> [HOW TO COMPLETE THIS TASK] Copy each line of the records that contains the word "yellow".

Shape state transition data
= = = = = = =

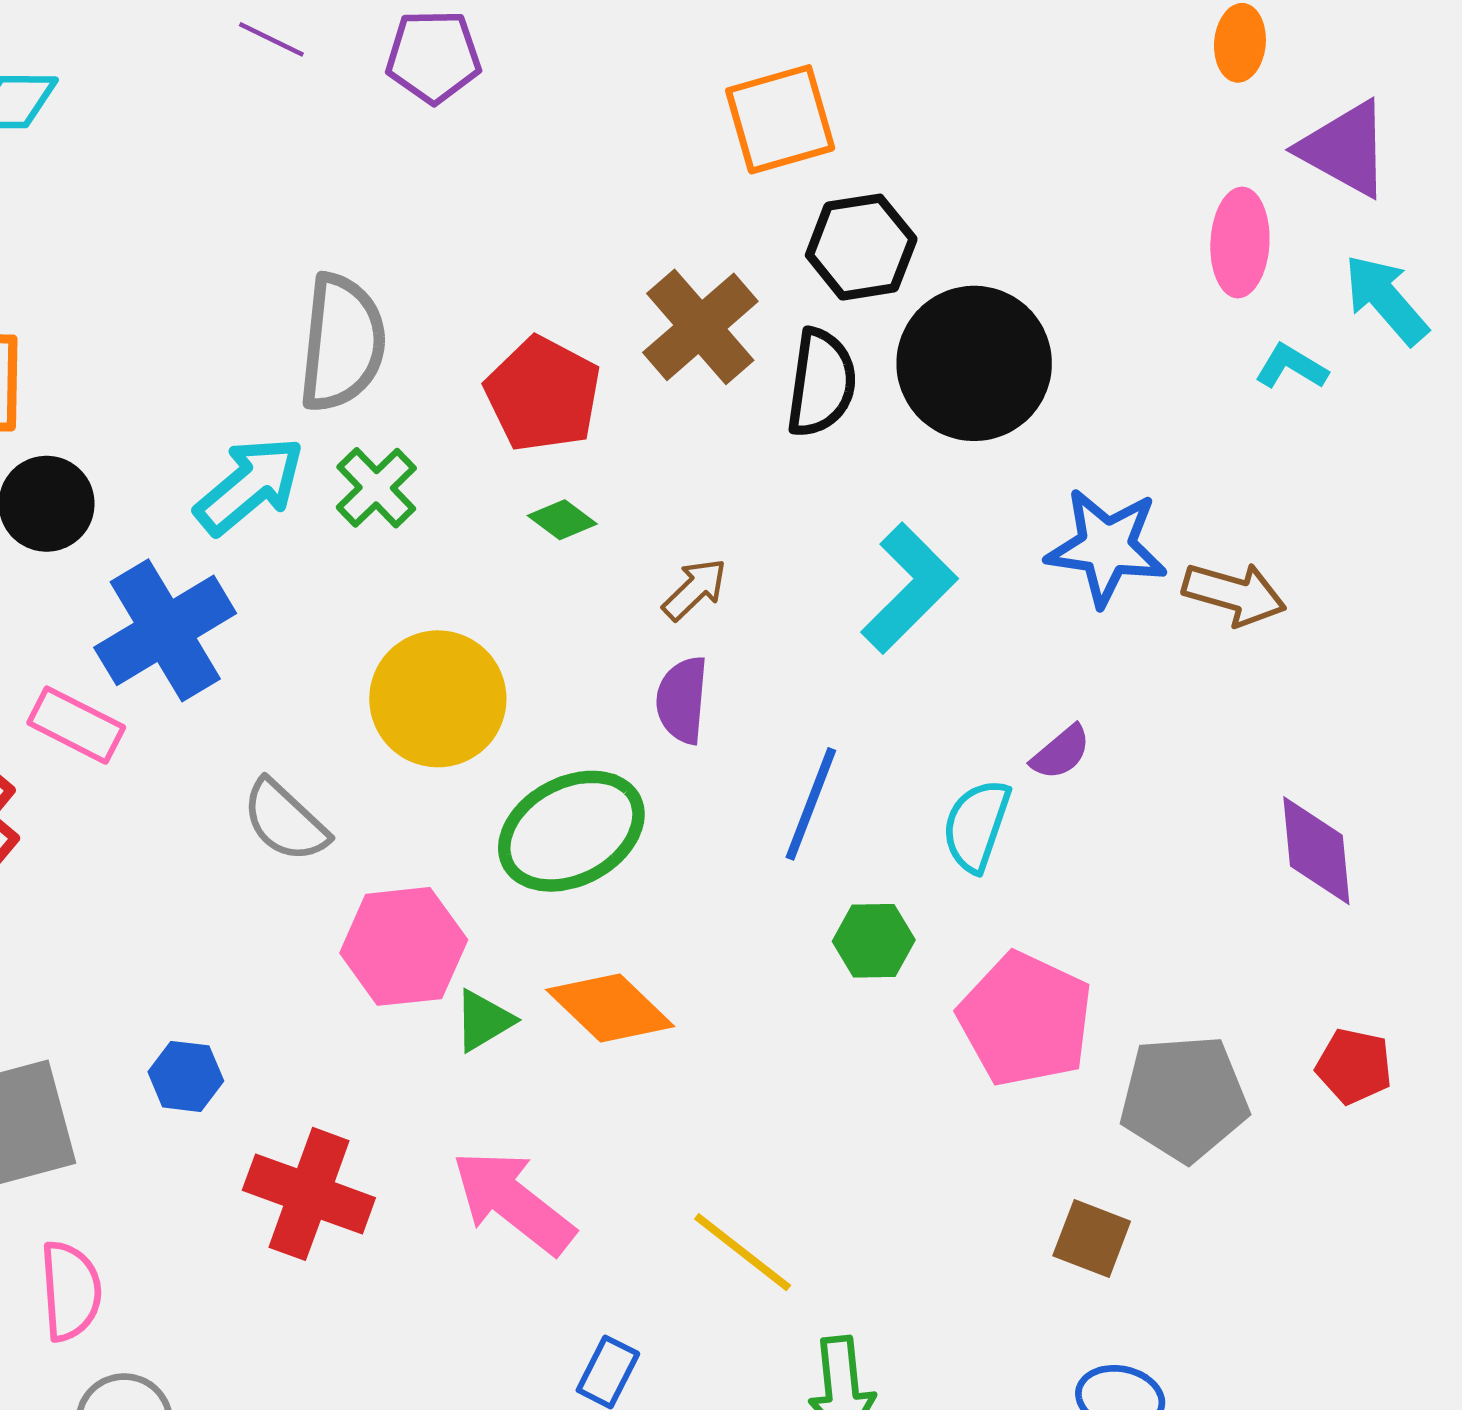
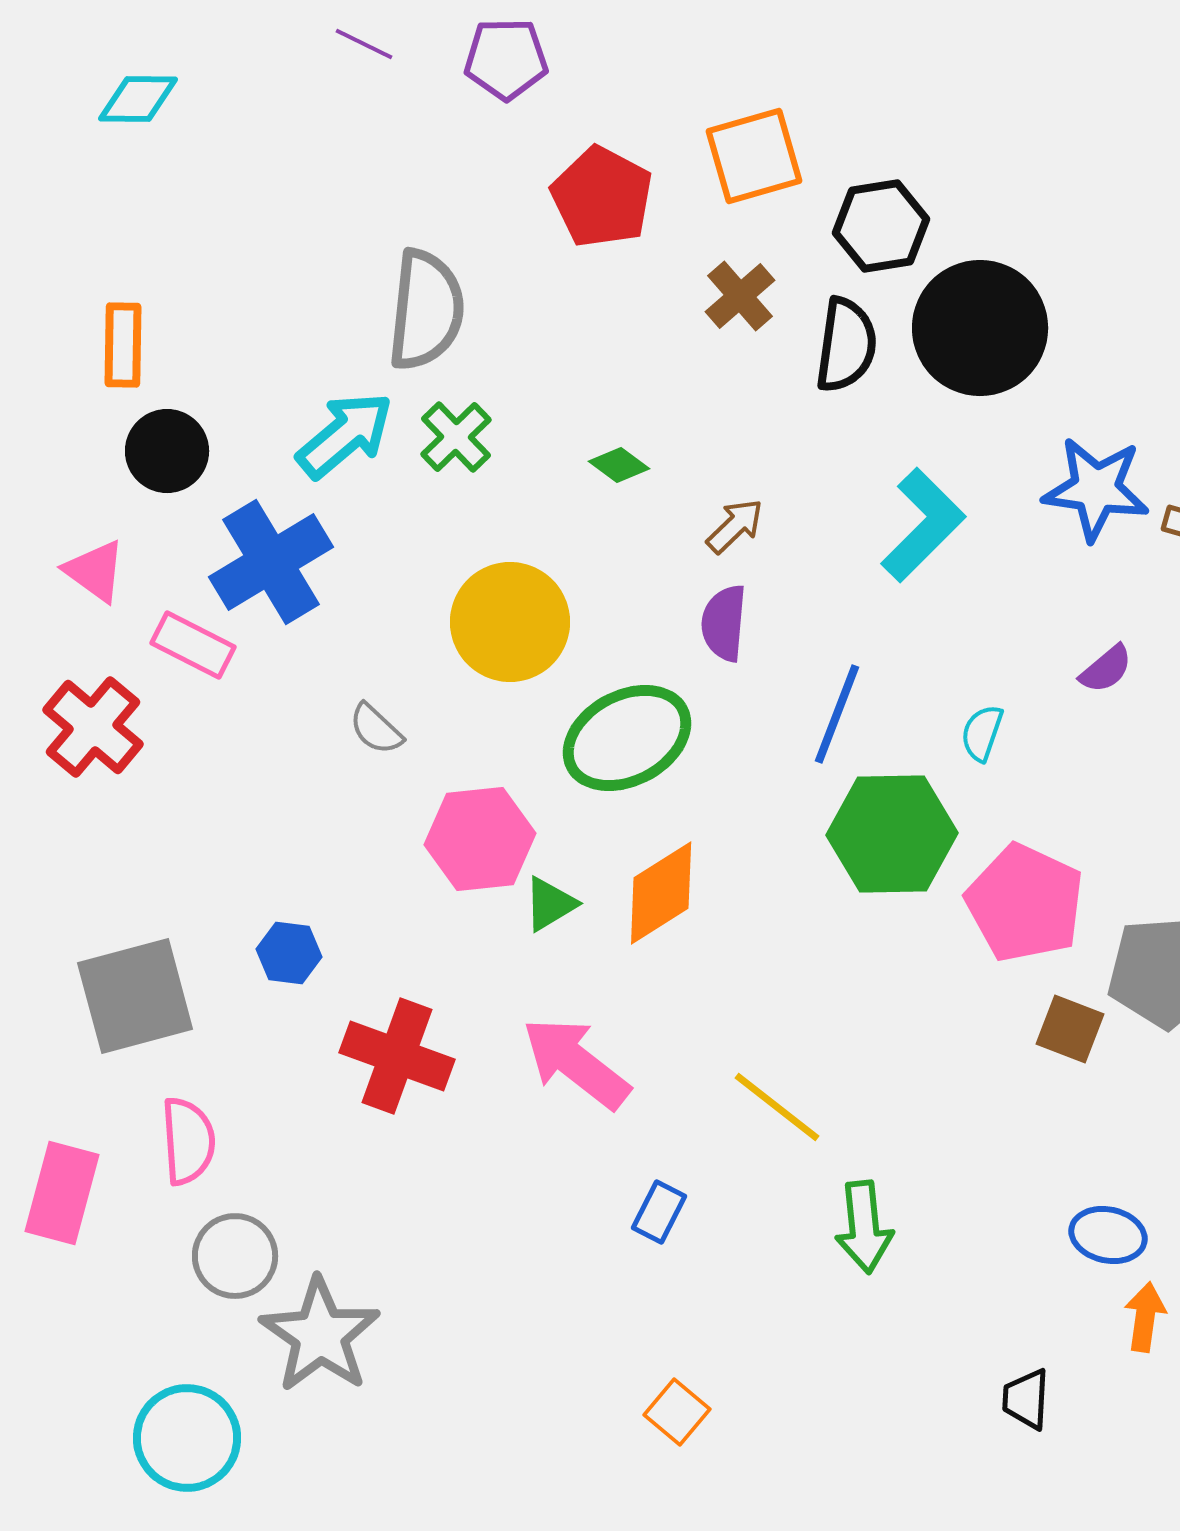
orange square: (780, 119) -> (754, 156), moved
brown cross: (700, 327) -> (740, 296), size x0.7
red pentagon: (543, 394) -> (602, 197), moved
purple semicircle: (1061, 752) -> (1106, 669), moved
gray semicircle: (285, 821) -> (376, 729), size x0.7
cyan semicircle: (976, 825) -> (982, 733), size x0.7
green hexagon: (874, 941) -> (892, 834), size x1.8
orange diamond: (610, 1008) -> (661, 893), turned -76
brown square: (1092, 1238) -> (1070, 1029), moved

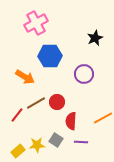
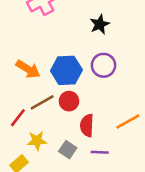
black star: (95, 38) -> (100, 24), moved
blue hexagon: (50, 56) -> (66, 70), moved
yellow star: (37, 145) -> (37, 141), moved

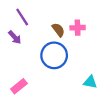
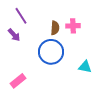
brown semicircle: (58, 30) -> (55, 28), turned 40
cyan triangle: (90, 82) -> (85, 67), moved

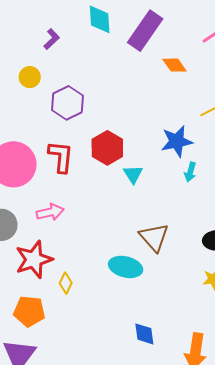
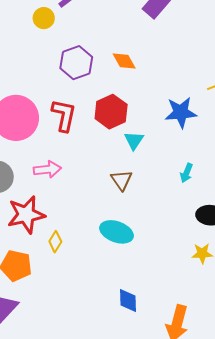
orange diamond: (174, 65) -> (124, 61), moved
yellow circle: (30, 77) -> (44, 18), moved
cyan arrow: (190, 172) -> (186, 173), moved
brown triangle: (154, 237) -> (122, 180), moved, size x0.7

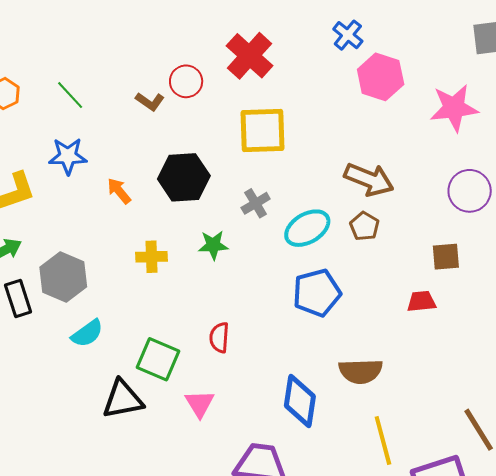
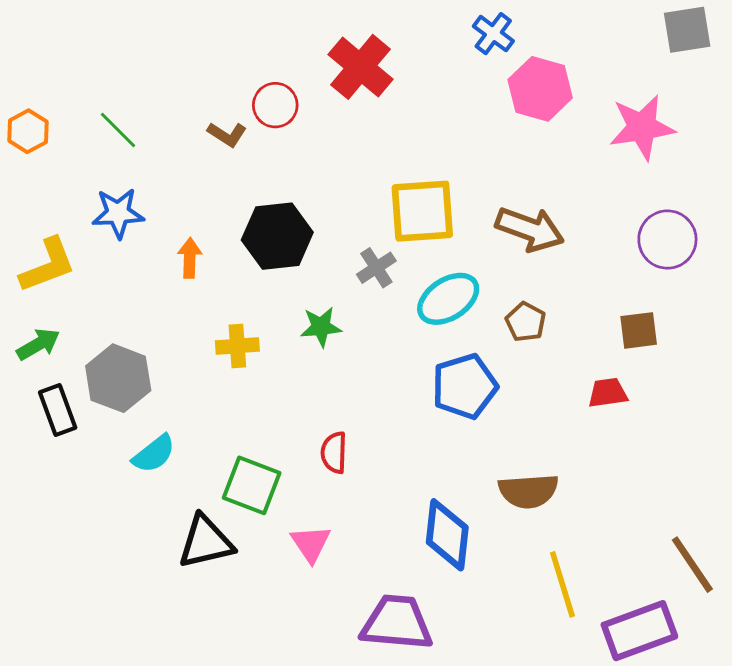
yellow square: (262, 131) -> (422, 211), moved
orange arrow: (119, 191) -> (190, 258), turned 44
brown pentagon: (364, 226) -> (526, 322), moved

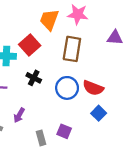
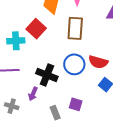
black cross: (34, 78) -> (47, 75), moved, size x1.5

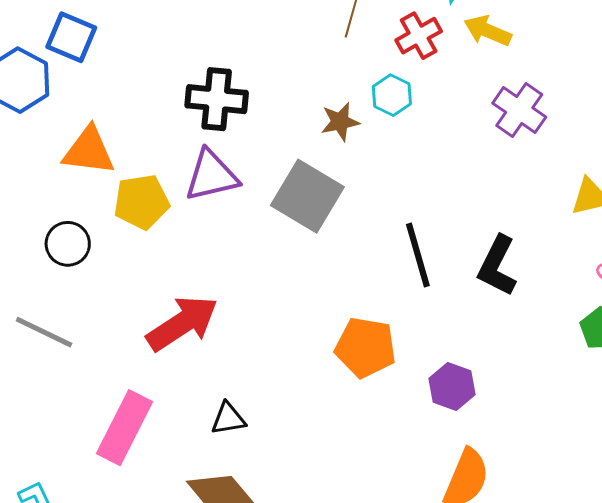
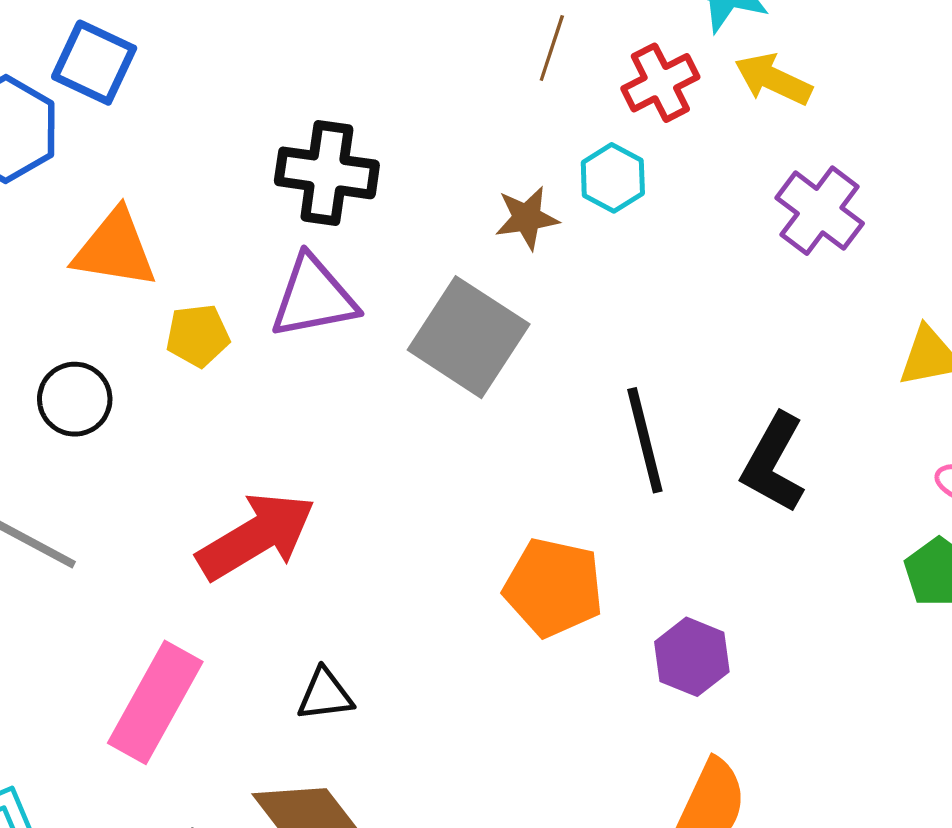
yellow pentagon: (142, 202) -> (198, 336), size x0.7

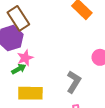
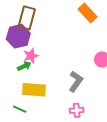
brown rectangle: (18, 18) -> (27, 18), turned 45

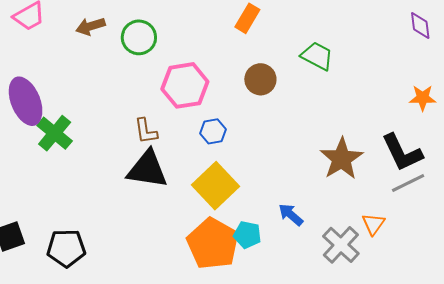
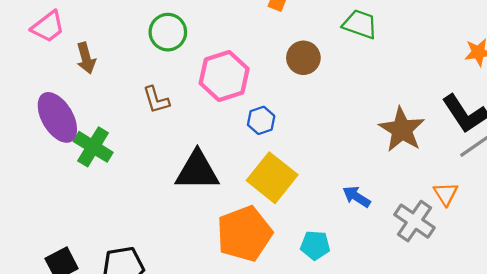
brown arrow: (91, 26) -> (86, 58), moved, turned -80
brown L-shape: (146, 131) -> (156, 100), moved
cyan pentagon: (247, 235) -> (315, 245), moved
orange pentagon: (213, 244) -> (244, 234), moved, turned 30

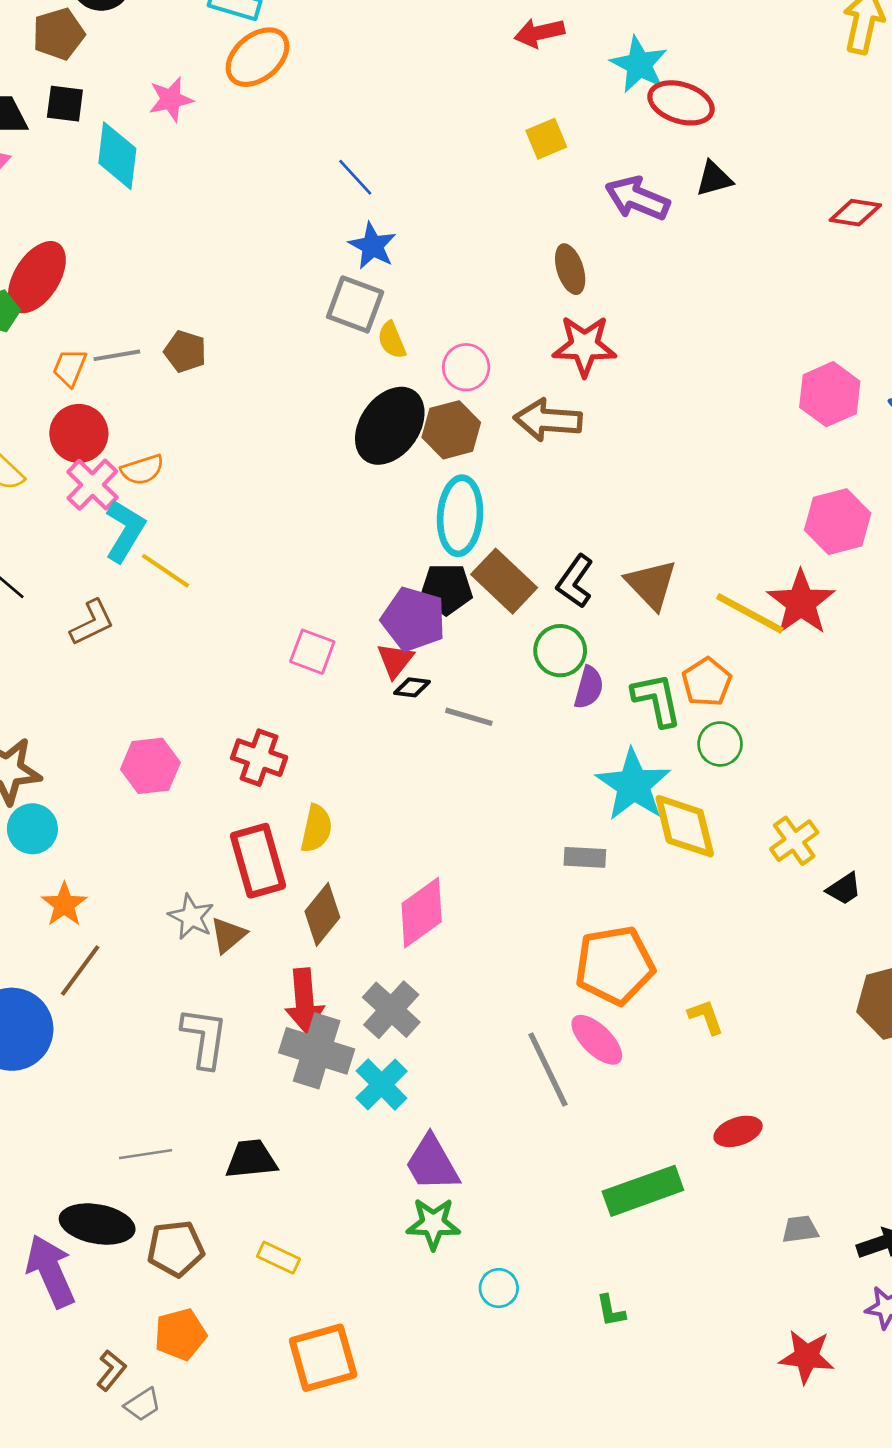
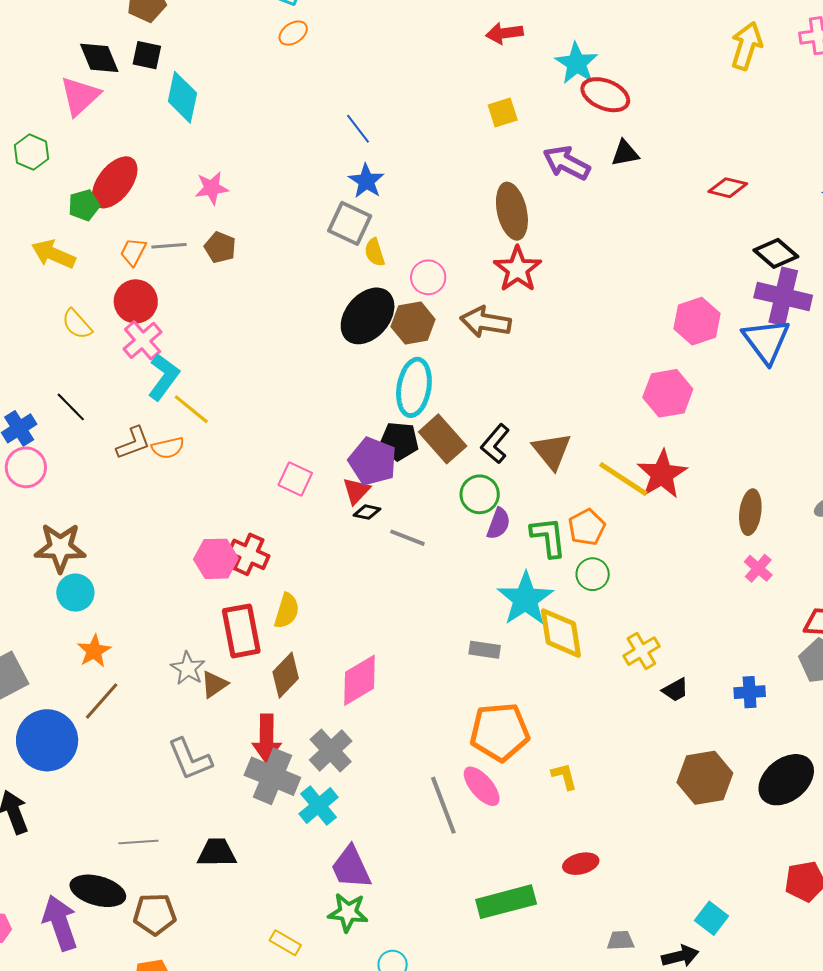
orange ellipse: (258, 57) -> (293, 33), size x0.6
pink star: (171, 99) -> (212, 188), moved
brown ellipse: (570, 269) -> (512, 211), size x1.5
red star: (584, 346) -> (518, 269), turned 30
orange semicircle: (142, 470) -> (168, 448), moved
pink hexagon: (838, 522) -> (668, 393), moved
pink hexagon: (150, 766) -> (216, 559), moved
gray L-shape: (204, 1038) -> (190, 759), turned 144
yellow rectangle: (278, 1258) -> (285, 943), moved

= = = = = = =

> [ANSWER TO THIS PROBLEM]
yellow star: (37, 145) -> (37, 141), moved
yellow circle: (30, 77) -> (44, 18), moved
yellow square: (262, 131) -> (422, 211), moved
yellow pentagon: (142, 202) -> (198, 336), size x0.7
yellow rectangle: (278, 1258) -> (285, 943), moved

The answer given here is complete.